Requirement
Within the entries that follow, report how many lines contain the word "black", giving the number by itself.

Task inputs
::::::::
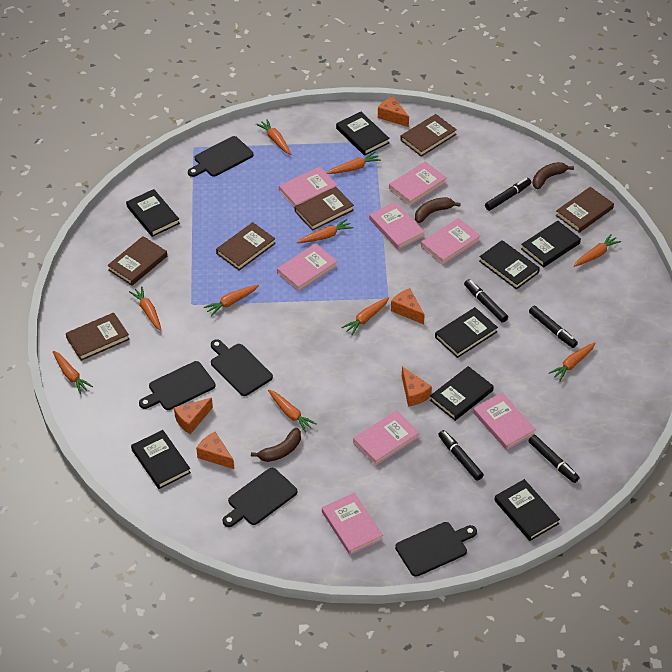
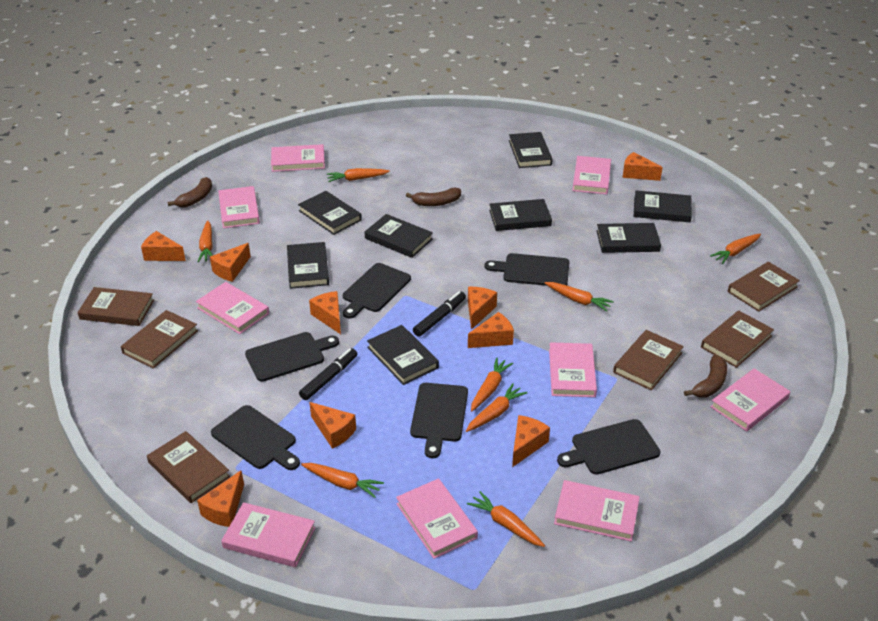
black cutting board: 5 -> 6
black marker: 5 -> 2
orange carrot: 10 -> 8
orange cheese: 5 -> 9
pink book: 8 -> 9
::::::::
Answer for this exercise
2